Collected material:
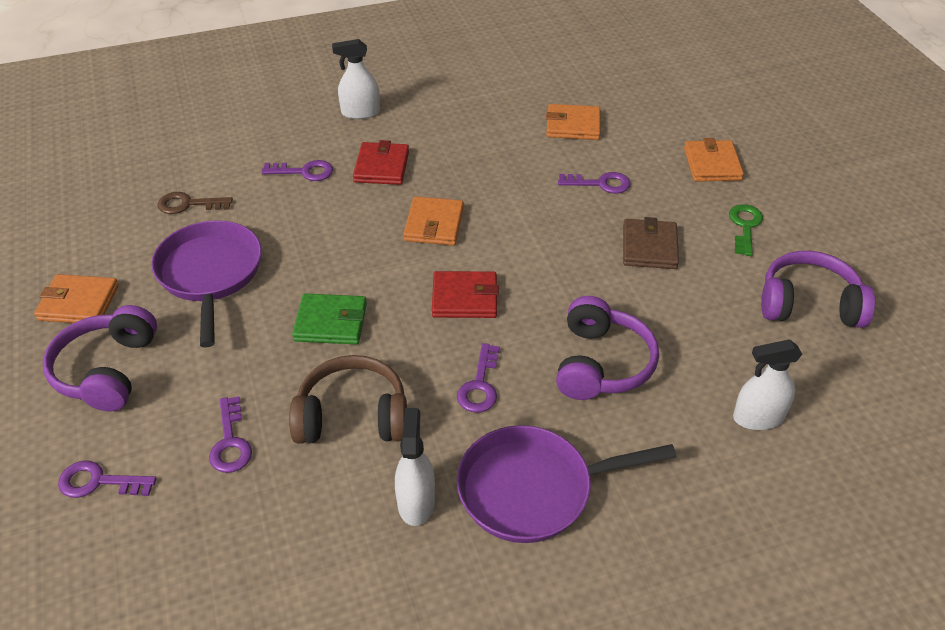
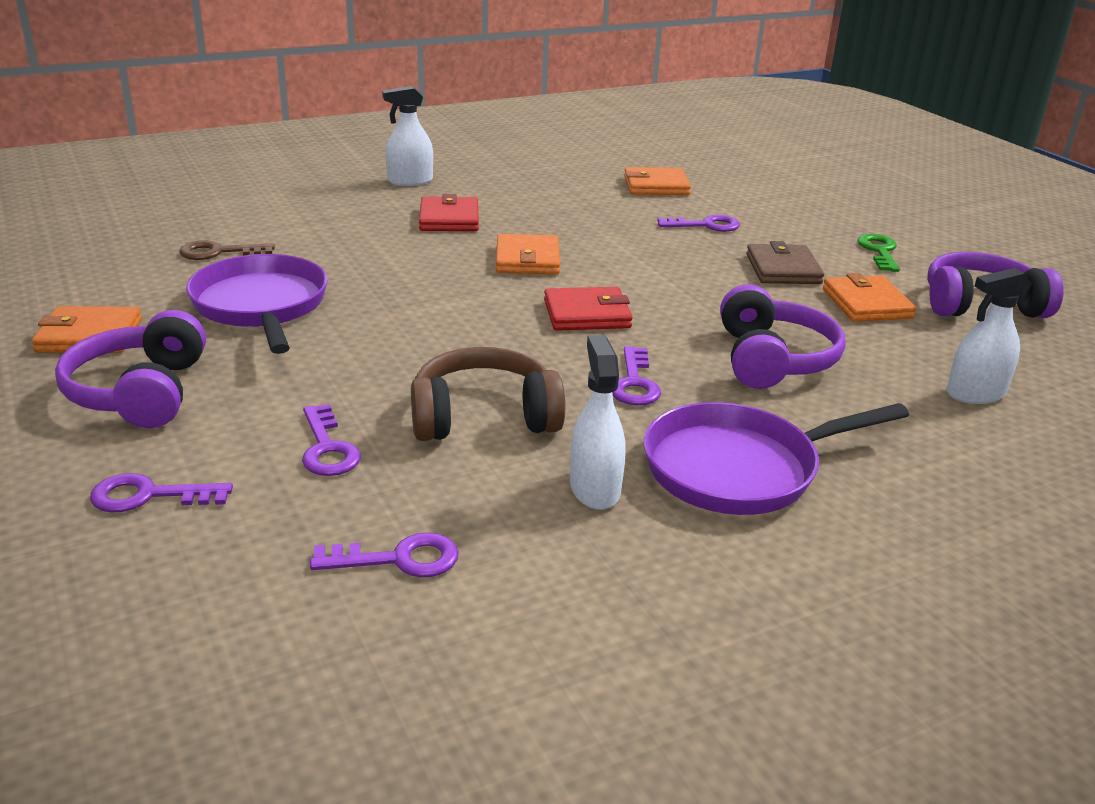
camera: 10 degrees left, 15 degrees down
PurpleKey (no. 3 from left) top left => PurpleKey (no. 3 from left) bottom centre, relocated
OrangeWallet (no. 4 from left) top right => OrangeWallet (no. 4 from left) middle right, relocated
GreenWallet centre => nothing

Directions: None of the pictures should be carried over when the data above is transcribed exactly.

Exercise output:
camera: 10 degrees left, 15 degrees down
PurpleKey (no. 3 from left) top left => PurpleKey (no. 3 from left) bottom centre, relocated
OrangeWallet (no. 4 from left) top right => OrangeWallet (no. 4 from left) middle right, relocated
GreenWallet centre => nothing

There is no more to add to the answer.